- **Records for the task**
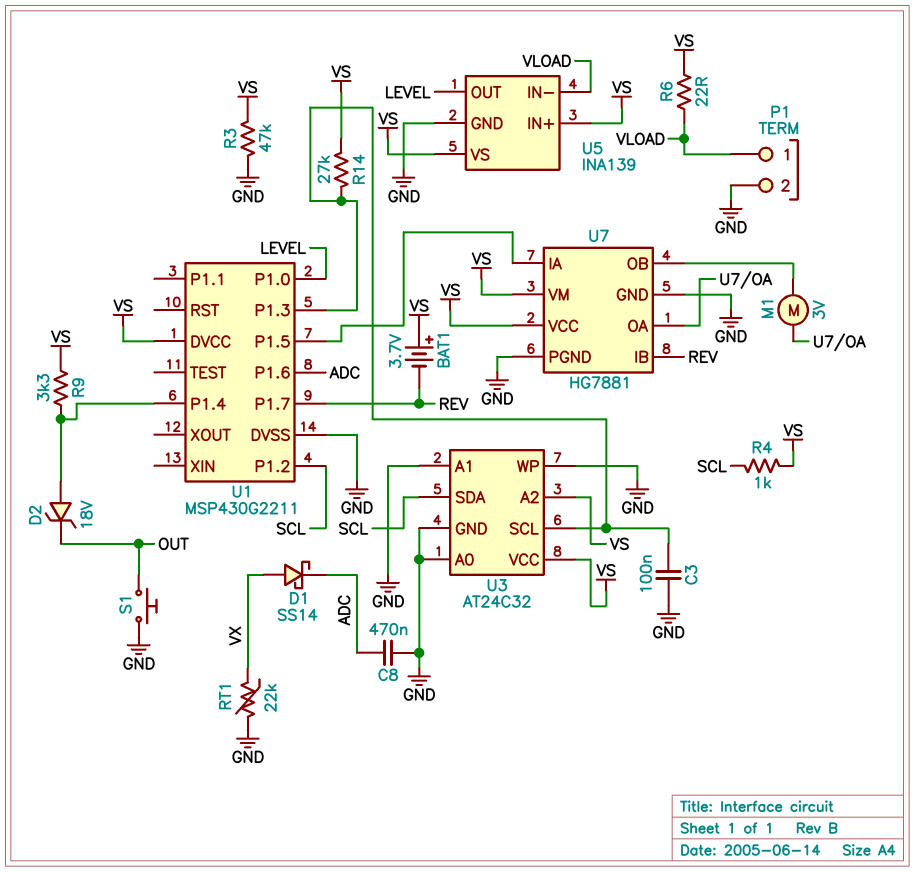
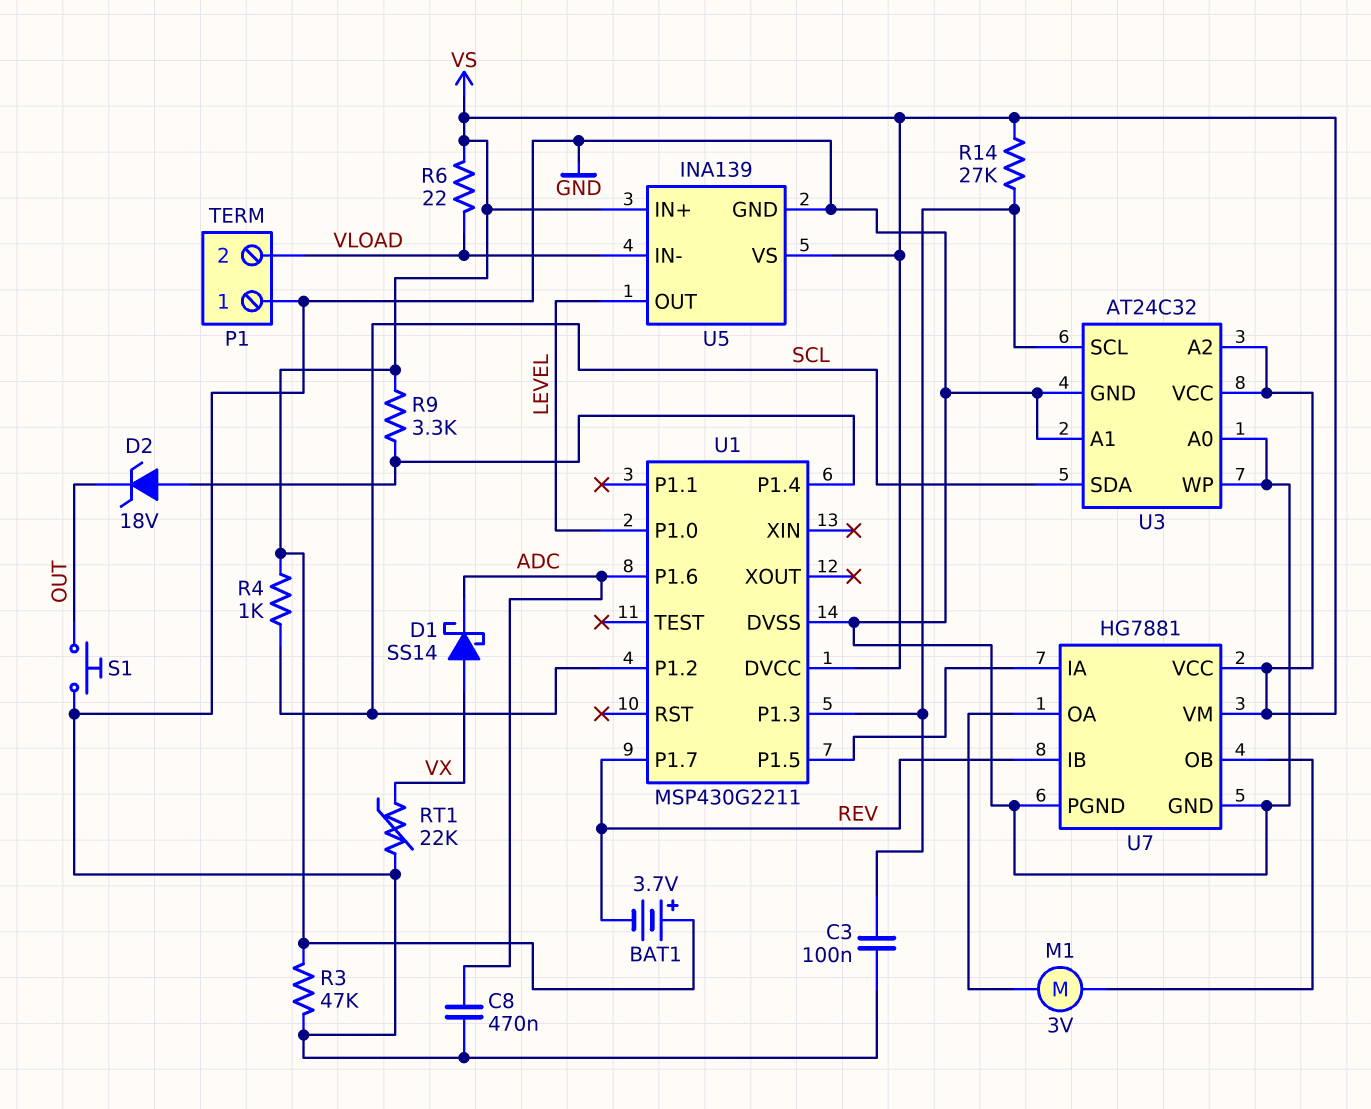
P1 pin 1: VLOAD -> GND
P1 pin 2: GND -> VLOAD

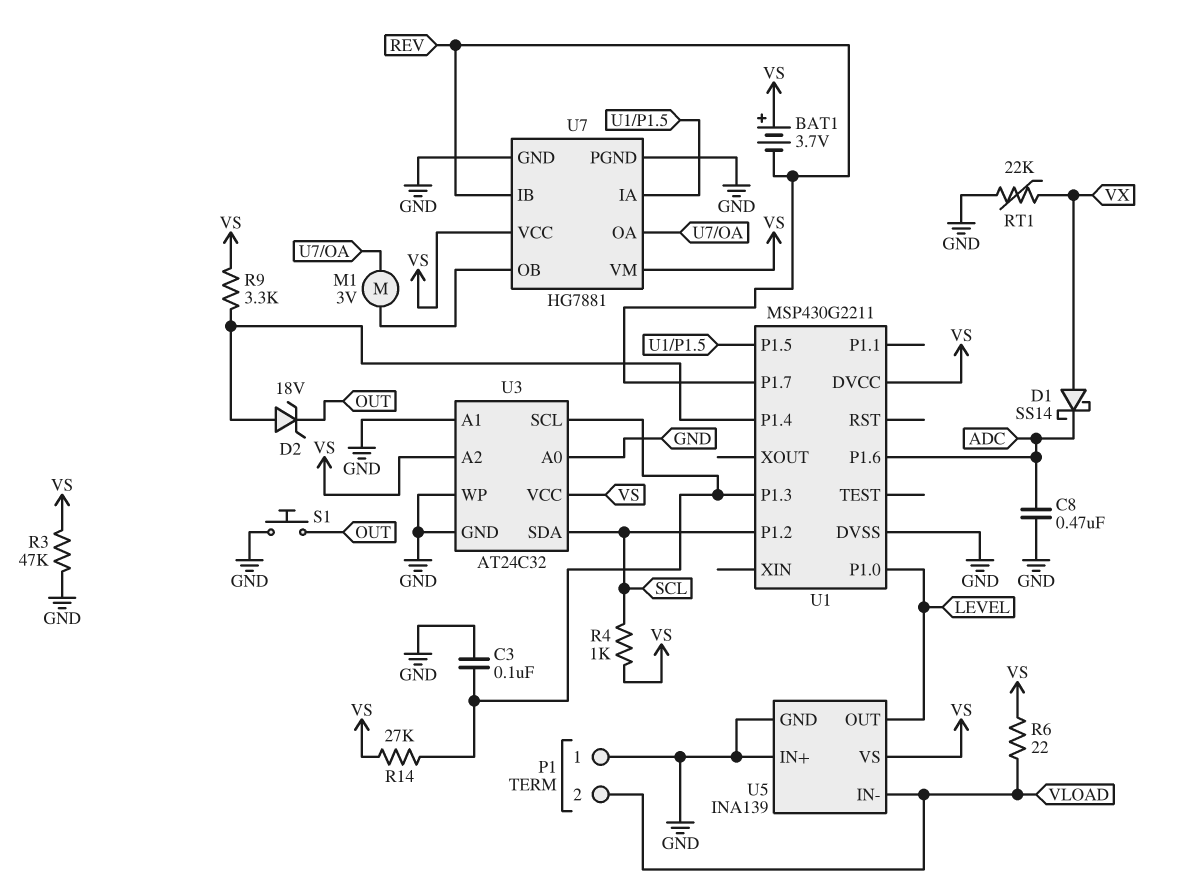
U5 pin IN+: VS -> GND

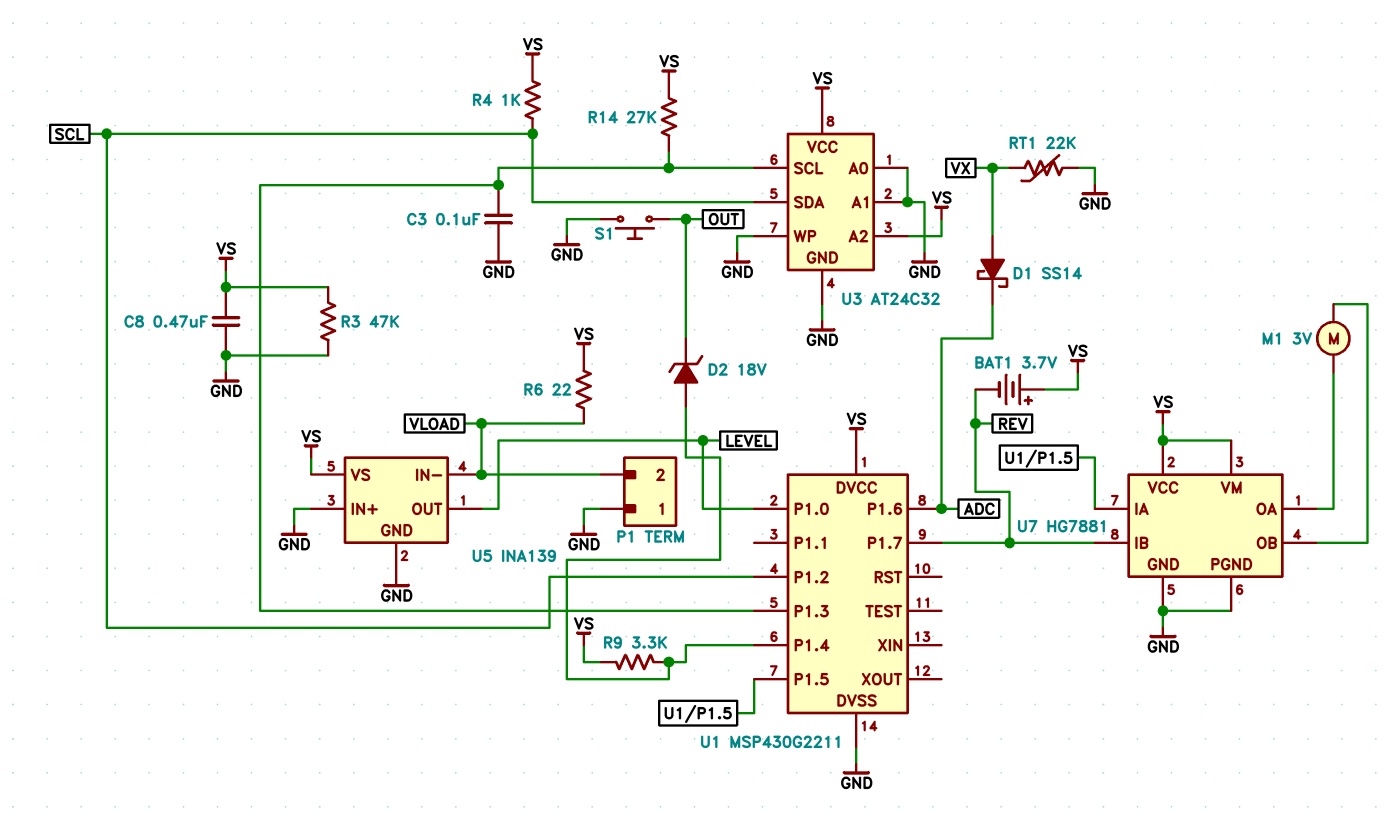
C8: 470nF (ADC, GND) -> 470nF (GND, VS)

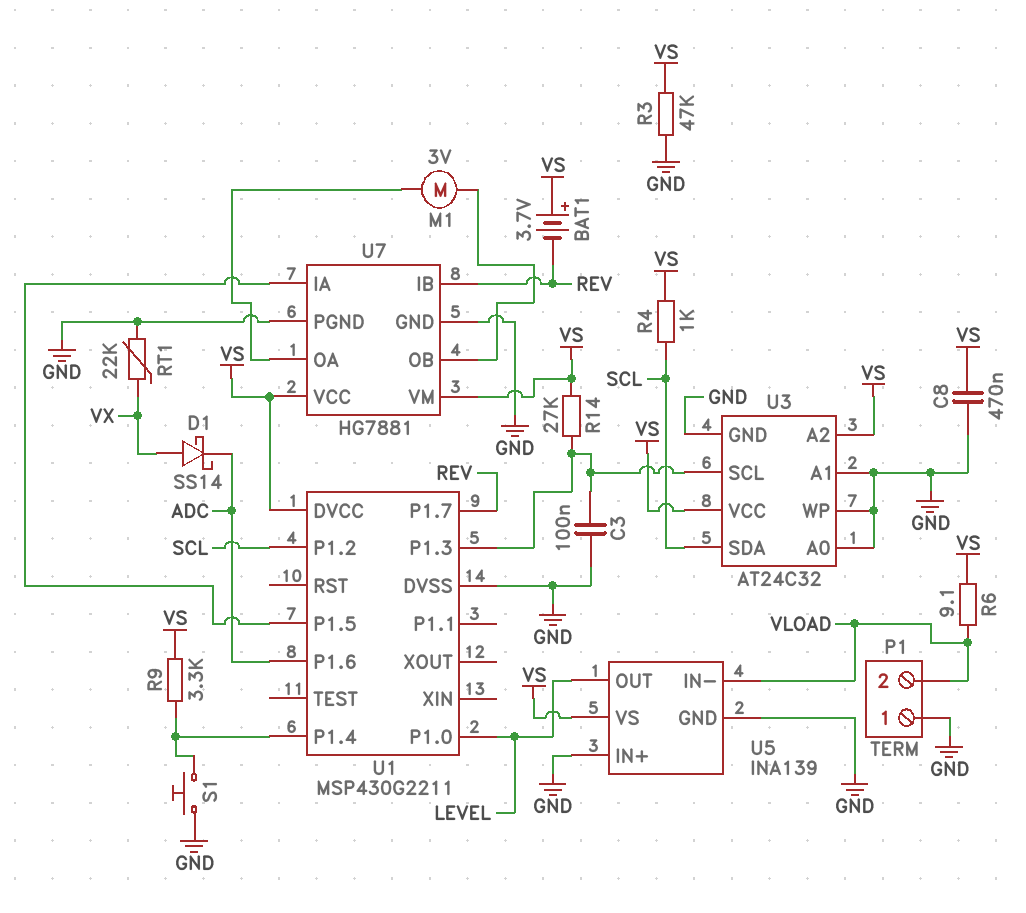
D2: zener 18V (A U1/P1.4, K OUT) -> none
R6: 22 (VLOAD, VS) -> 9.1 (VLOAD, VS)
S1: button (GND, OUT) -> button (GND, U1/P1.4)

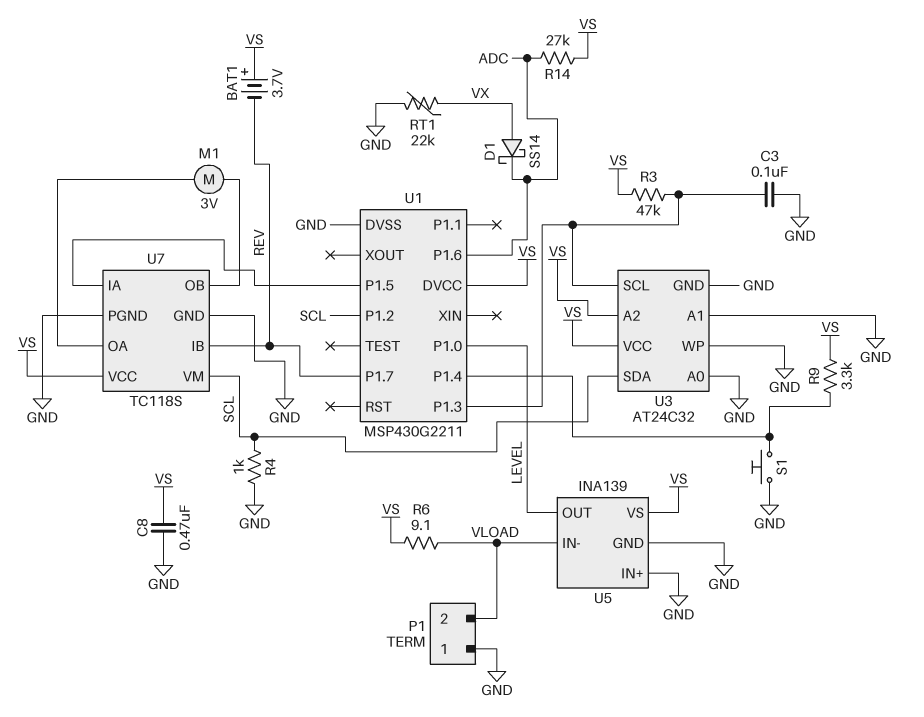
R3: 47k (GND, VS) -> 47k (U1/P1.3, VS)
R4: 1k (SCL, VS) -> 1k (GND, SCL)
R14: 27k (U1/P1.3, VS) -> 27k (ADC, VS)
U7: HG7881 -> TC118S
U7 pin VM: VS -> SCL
==
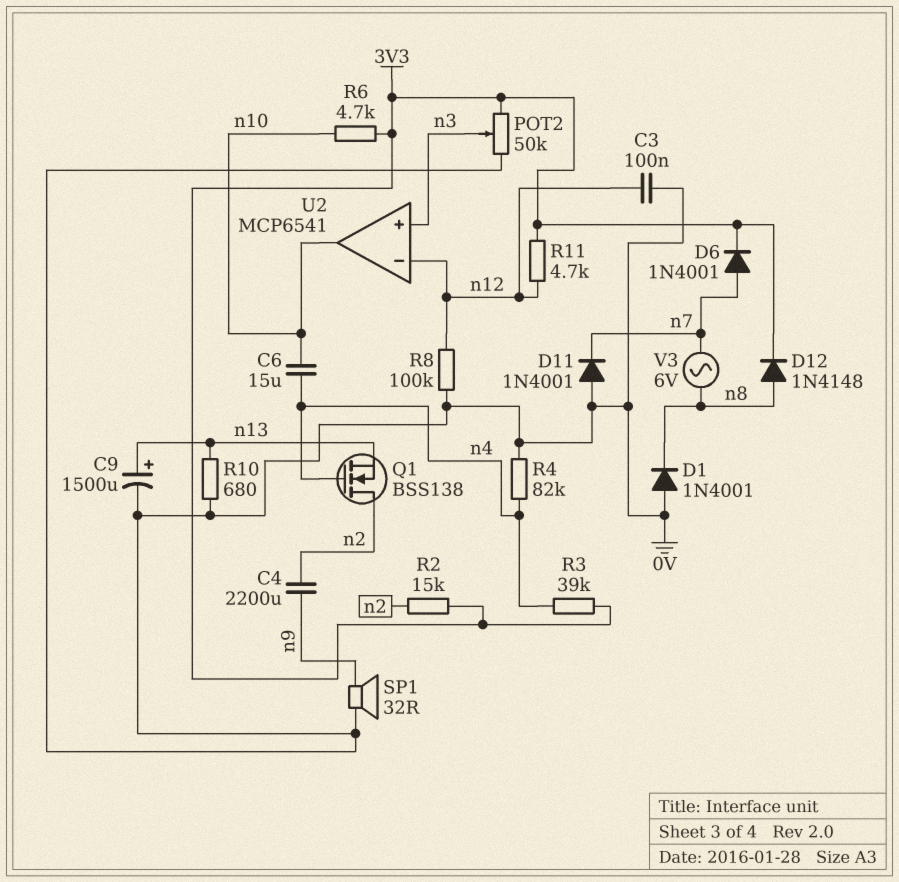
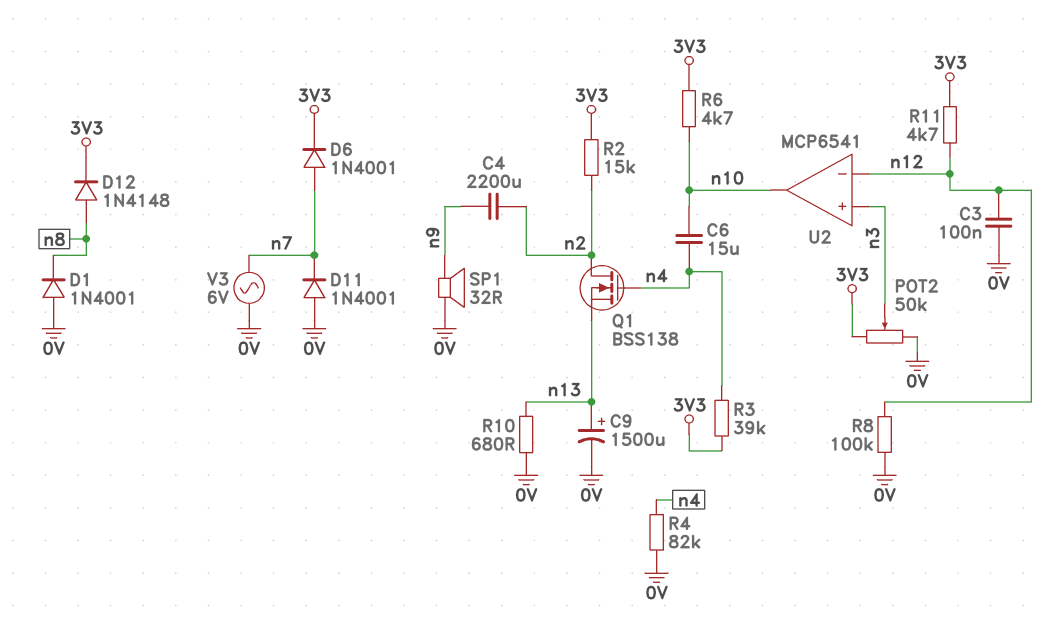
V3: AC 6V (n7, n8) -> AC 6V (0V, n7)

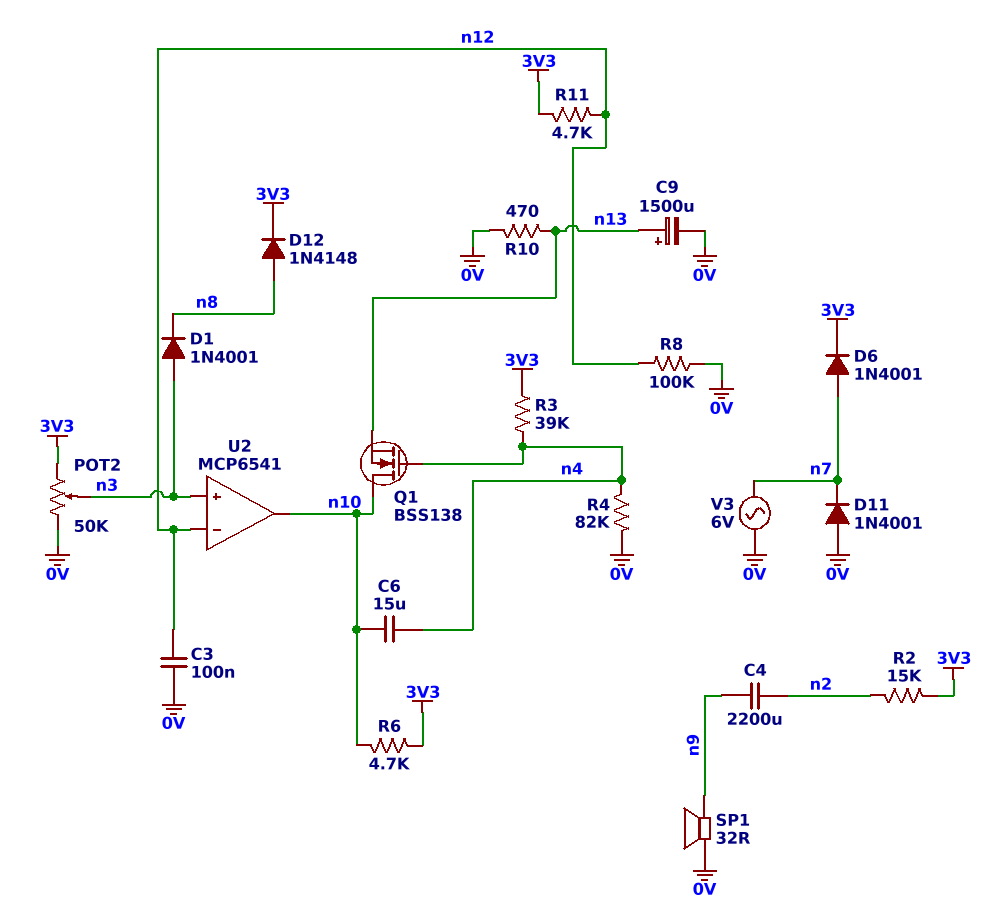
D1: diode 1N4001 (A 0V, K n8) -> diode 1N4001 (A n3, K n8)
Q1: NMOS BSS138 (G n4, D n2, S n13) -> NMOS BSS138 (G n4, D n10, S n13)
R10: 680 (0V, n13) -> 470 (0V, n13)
--
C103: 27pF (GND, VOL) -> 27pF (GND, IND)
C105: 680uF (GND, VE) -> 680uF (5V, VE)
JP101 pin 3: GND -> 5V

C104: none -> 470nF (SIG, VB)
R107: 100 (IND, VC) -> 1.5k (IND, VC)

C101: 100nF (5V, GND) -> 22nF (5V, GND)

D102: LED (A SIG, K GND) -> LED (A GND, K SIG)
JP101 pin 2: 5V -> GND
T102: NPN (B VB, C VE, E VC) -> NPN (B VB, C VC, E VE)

- **Work request**
All pictures are to be skipped. Output, word for word, the lines in the data above starting at the line containing "P1 pin 1: VLOAD -> GND" and ending at the line containing "U7 pin VM: VS -> SCL".

- **The answer**
P1 pin 1: VLOAD -> GND
P1 pin 2: GND -> VLOAD

U5 pin IN+: VS -> GND

C8: 470nF (ADC, GND) -> 470nF (GND, VS)

D2: zener 18V (A U1/P1.4, K OUT) -> none
R6: 22 (VLOAD, VS) -> 9.1 (VLOAD, VS)
S1: button (GND, OUT) -> button (GND, U1/P1.4)

R3: 47k (GND, VS) -> 47k (U1/P1.3, VS)
R4: 1k (SCL, VS) -> 1k (GND, SCL)
R14: 27k (U1/P1.3, VS) -> 27k (ADC, VS)
U7: HG7881 -> TC118S
U7 pin VM: VS -> SCL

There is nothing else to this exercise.